— Job item —
Pictures must not appear in the copy. Reproduce exactly, and only, the lines from the one with "green boat: [254,220,333,288]" through the end of the data below.

(Colored object counting data)
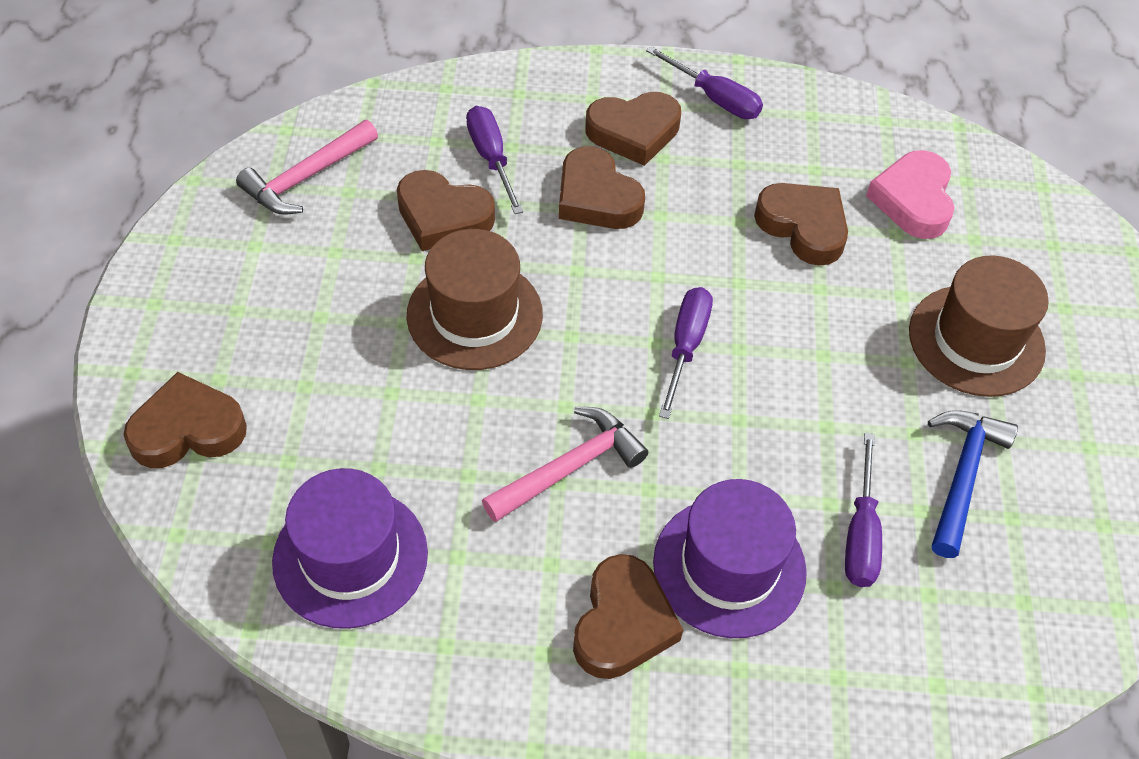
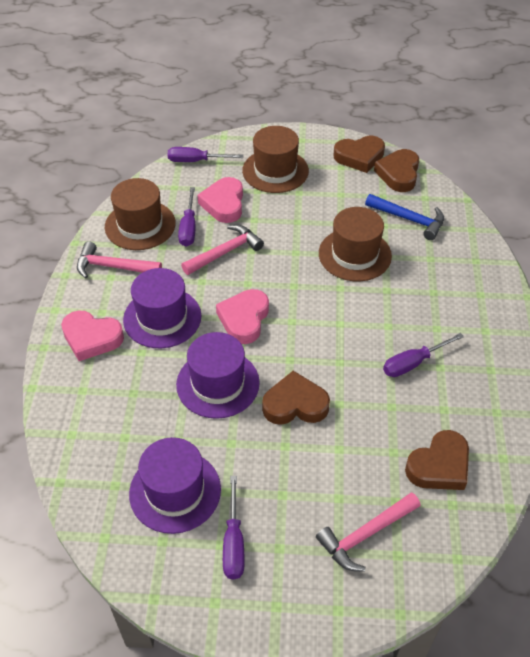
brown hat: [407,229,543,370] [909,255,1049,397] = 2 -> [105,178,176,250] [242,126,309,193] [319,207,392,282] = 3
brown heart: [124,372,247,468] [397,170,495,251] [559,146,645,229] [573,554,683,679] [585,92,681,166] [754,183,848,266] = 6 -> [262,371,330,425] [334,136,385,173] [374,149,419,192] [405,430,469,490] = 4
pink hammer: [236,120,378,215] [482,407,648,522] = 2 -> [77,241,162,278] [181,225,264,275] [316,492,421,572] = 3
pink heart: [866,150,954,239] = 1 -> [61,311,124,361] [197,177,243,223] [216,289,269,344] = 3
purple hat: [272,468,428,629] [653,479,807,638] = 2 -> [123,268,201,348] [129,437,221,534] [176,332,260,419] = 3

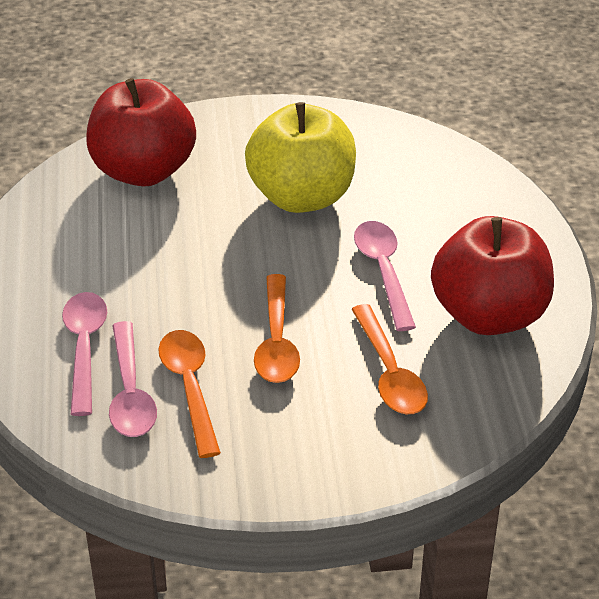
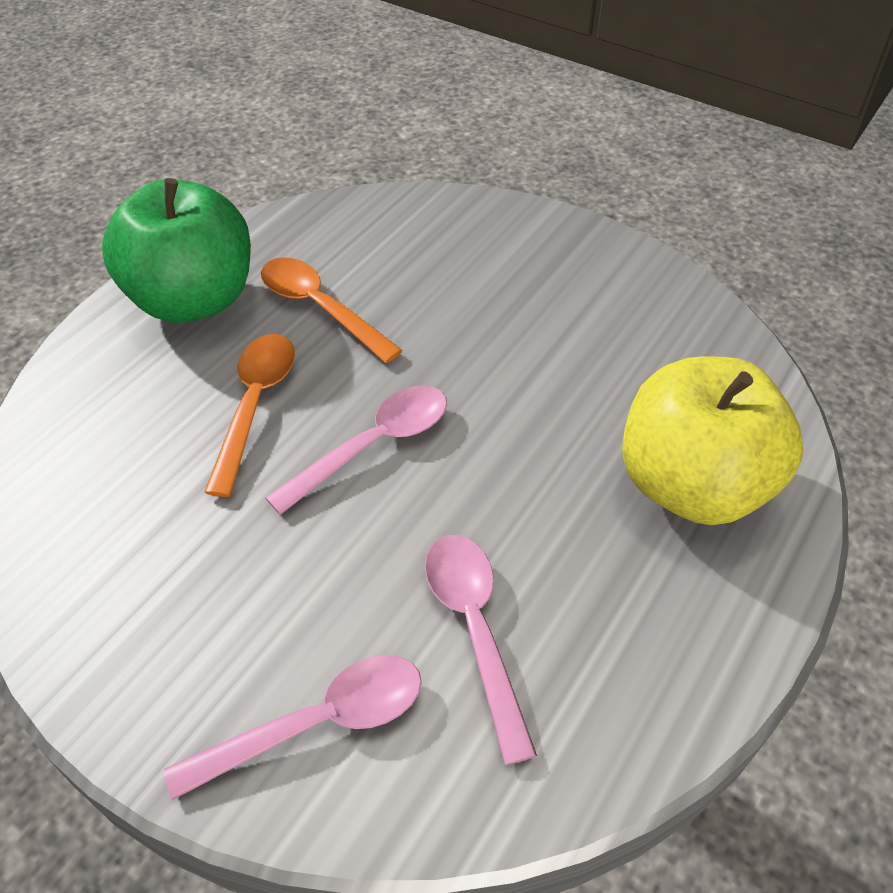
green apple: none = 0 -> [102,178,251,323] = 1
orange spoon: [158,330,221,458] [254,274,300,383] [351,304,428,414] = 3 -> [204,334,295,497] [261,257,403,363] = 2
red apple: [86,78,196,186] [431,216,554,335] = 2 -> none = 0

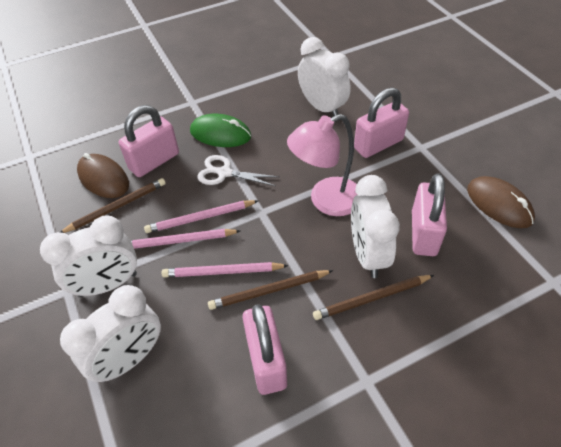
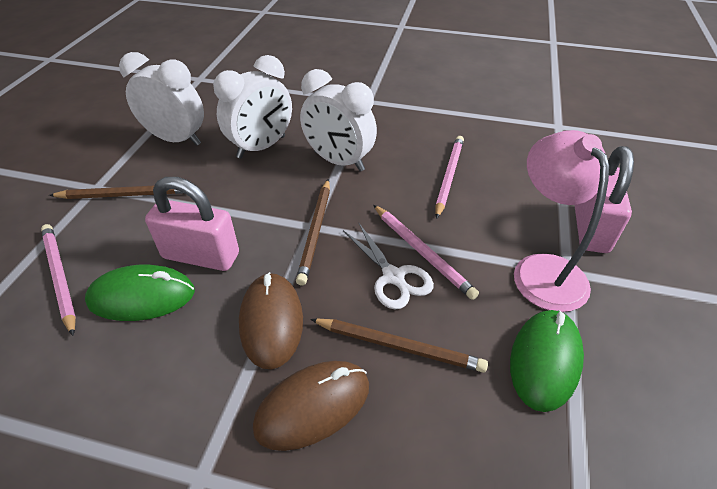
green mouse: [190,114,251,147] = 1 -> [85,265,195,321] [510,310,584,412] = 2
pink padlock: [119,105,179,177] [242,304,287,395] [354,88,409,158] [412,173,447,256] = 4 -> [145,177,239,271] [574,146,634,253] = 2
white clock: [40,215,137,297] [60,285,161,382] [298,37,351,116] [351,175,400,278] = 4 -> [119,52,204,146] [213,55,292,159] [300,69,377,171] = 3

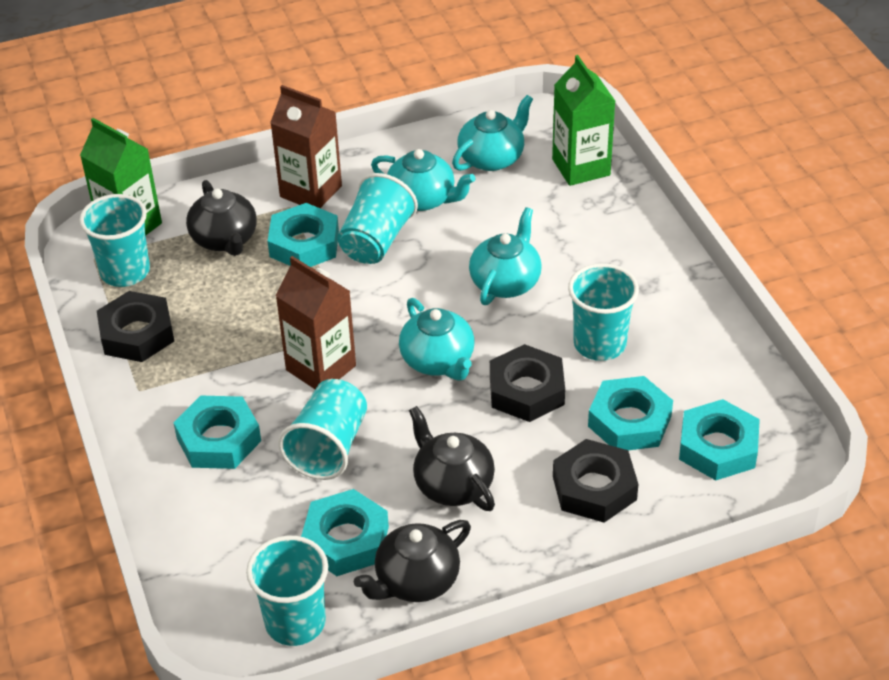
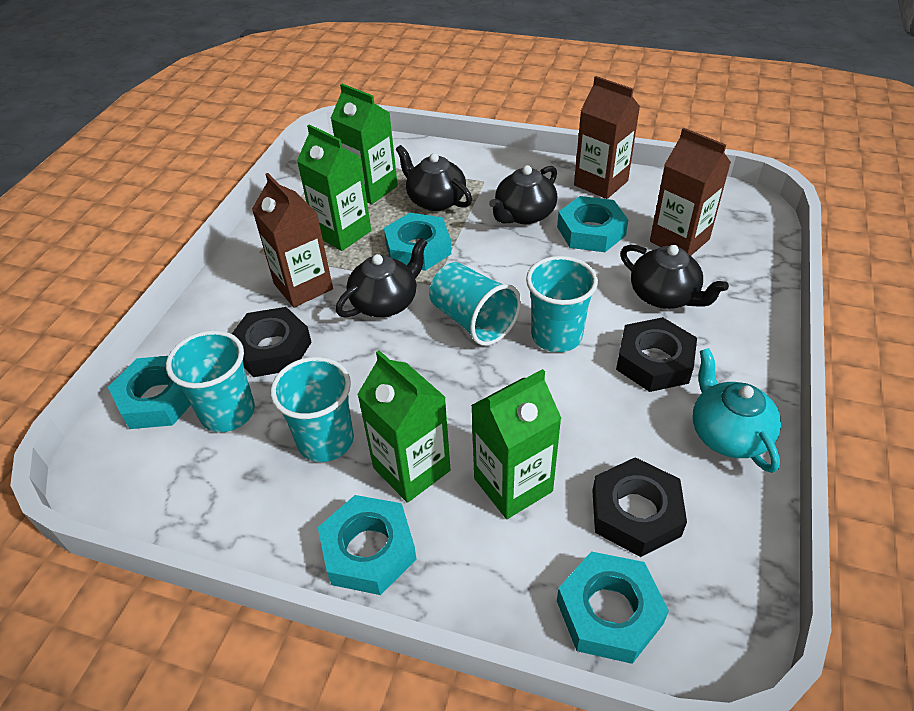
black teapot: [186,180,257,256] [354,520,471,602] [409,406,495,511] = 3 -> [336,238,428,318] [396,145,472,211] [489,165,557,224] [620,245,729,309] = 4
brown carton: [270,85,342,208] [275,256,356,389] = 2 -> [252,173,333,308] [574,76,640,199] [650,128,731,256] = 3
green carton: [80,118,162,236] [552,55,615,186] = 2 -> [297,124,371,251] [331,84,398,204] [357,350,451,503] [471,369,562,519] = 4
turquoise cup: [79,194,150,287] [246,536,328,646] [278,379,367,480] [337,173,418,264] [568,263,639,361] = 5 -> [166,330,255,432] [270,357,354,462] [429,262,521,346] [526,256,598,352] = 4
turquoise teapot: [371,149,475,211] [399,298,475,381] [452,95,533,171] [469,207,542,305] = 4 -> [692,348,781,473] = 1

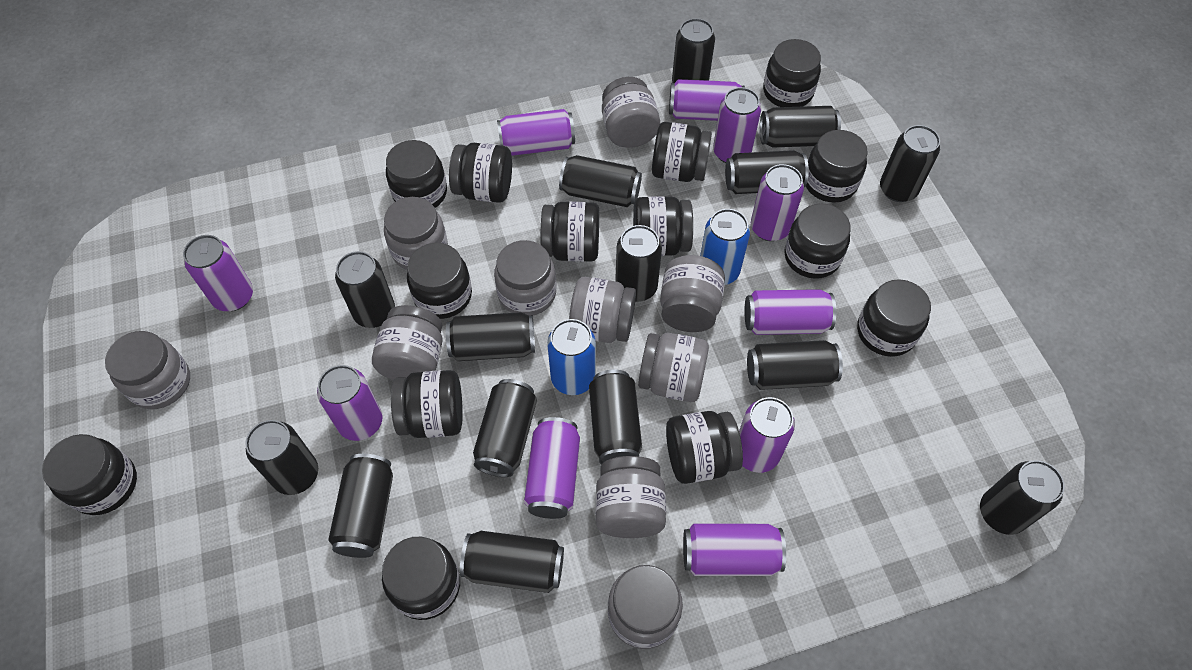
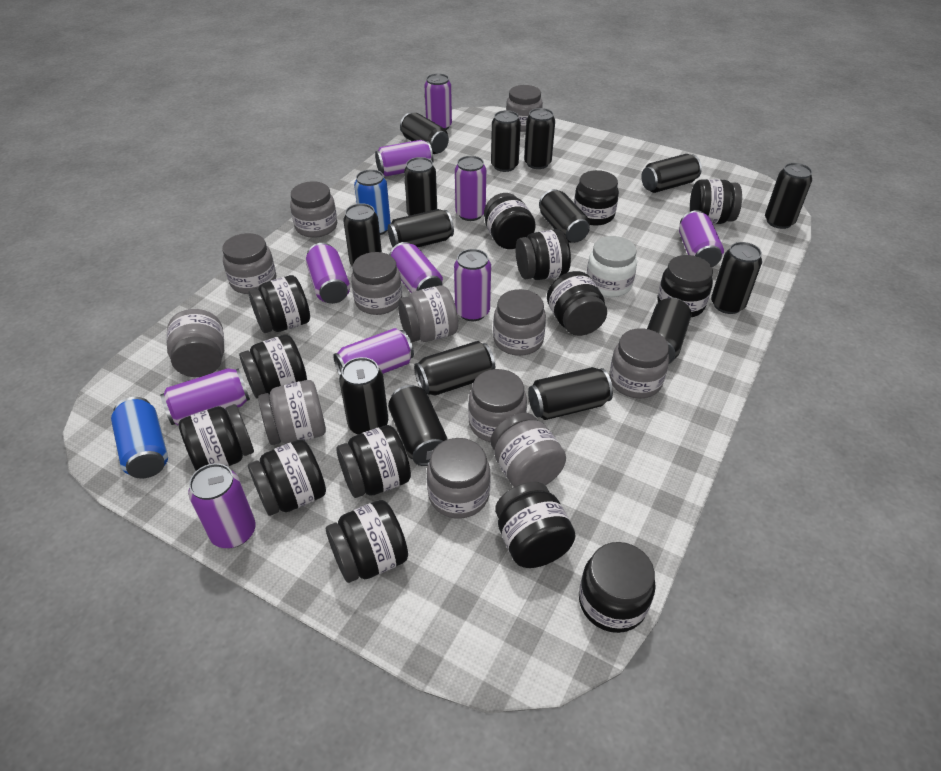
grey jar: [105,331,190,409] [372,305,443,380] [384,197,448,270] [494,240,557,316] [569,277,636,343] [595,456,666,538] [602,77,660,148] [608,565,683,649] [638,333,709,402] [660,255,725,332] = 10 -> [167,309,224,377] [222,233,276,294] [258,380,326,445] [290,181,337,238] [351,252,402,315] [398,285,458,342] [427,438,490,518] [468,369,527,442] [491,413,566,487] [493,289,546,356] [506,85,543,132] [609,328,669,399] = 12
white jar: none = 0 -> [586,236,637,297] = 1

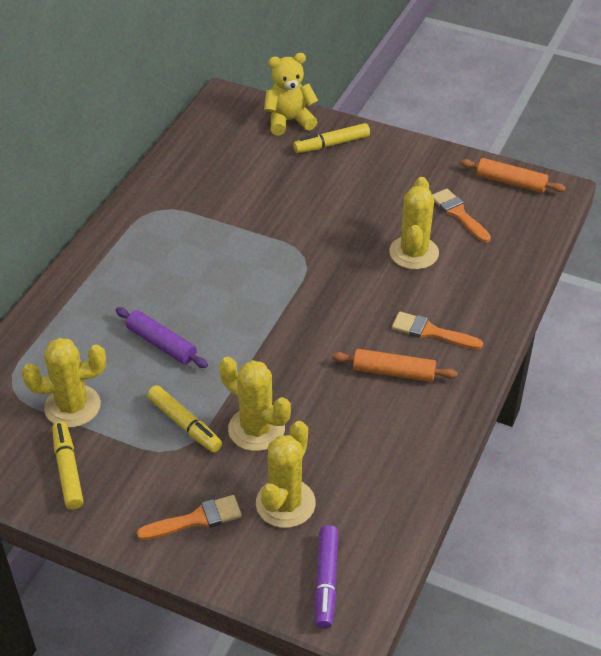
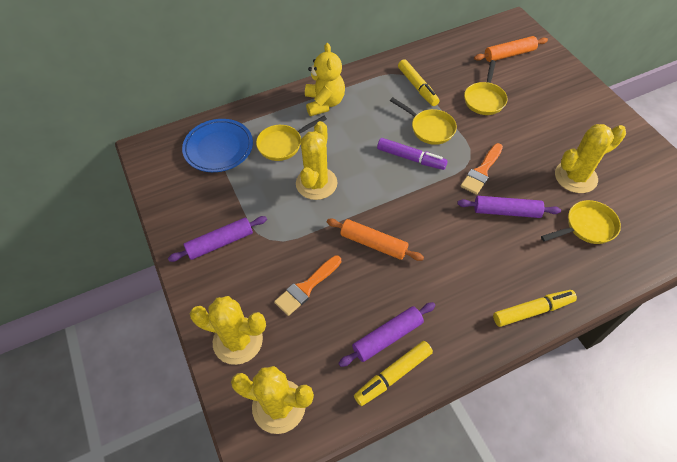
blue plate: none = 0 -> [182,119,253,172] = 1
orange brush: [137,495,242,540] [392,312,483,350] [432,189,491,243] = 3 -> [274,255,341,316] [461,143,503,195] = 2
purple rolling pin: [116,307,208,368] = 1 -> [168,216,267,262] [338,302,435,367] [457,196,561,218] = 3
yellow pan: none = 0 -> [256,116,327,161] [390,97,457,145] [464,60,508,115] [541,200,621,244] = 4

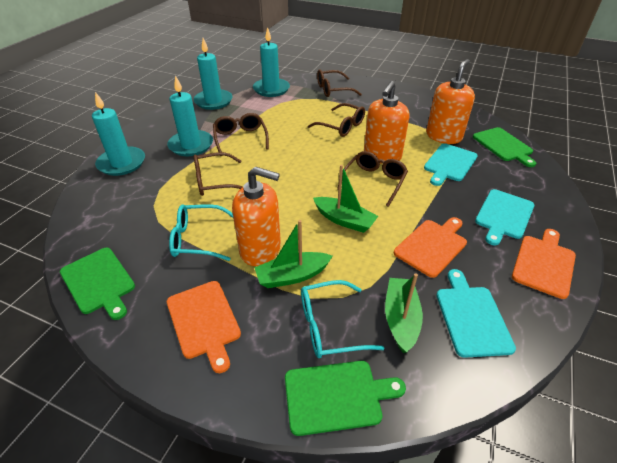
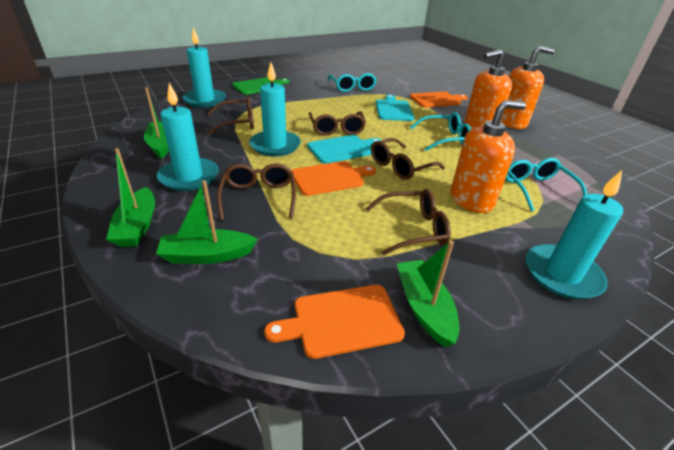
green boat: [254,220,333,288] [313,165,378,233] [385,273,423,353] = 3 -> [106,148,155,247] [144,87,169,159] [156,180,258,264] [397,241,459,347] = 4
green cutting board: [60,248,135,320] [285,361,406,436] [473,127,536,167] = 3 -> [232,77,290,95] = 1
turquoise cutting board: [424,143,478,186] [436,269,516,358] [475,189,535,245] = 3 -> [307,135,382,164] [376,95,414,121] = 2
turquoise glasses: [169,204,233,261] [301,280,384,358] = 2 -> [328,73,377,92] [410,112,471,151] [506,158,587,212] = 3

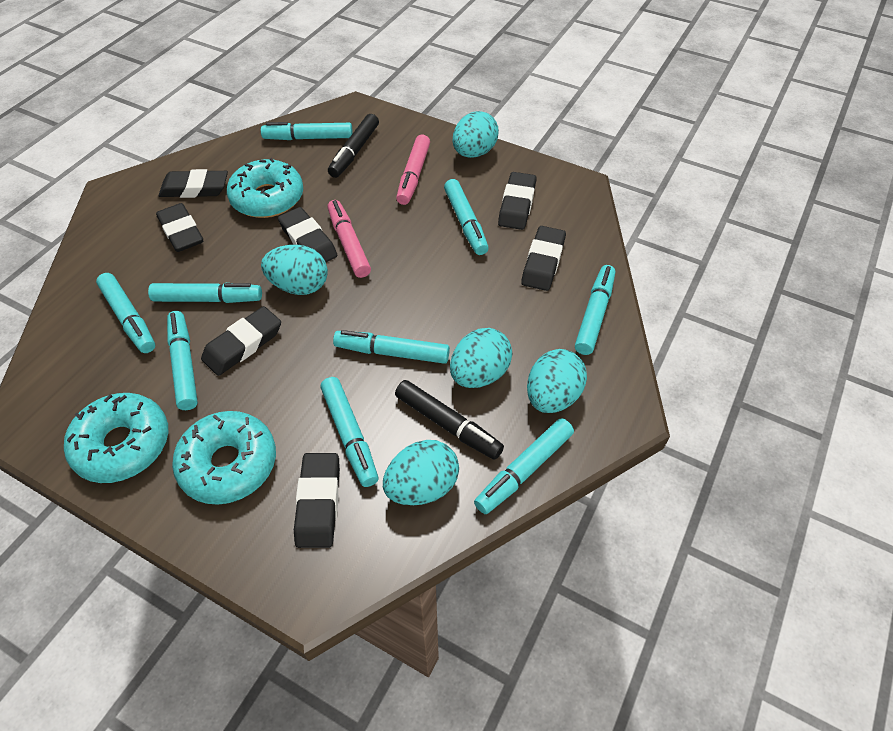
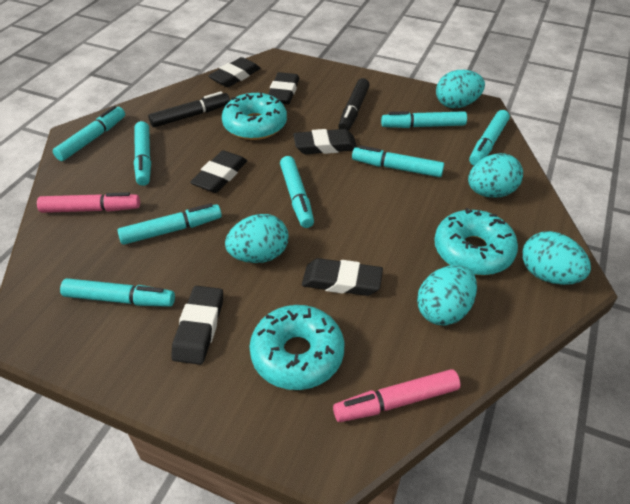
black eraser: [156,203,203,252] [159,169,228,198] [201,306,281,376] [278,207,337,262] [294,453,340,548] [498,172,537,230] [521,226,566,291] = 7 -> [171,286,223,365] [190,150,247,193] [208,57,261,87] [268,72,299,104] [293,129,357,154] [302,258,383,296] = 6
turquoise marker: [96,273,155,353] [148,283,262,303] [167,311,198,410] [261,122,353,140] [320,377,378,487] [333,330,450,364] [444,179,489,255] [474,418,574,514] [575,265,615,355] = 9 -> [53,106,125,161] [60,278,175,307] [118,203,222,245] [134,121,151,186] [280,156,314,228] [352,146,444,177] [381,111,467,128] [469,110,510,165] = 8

— Task result —
green boat: [254,220,333,288] [313,165,378,233] [385,273,423,353] = 3 -> [106,148,155,247] [144,87,169,159] [156,180,258,264] [397,241,459,347] = 4
green cutting board: [60,248,135,320] [285,361,406,436] [473,127,536,167] = 3 -> [232,77,290,95] = 1
turquoise cutting board: [424,143,478,186] [436,269,516,358] [475,189,535,245] = 3 -> [307,135,382,164] [376,95,414,121] = 2
turquoise glasses: [169,204,233,261] [301,280,384,358] = 2 -> [328,73,377,92] [410,112,471,151] [506,158,587,212] = 3

black eraser: [156,203,203,252] [159,169,228,198] [201,306,281,376] [278,207,337,262] [294,453,340,548] [498,172,537,230] [521,226,566,291] = 7 -> [171,286,223,365] [190,150,247,193] [208,57,261,87] [268,72,299,104] [293,129,357,154] [302,258,383,296] = 6
turquoise marker: [96,273,155,353] [148,283,262,303] [167,311,198,410] [261,122,353,140] [320,377,378,487] [333,330,450,364] [444,179,489,255] [474,418,574,514] [575,265,615,355] = 9 -> [53,106,125,161] [60,278,175,307] [118,203,222,245] [134,121,151,186] [280,156,314,228] [352,146,444,177] [381,111,467,128] [469,110,510,165] = 8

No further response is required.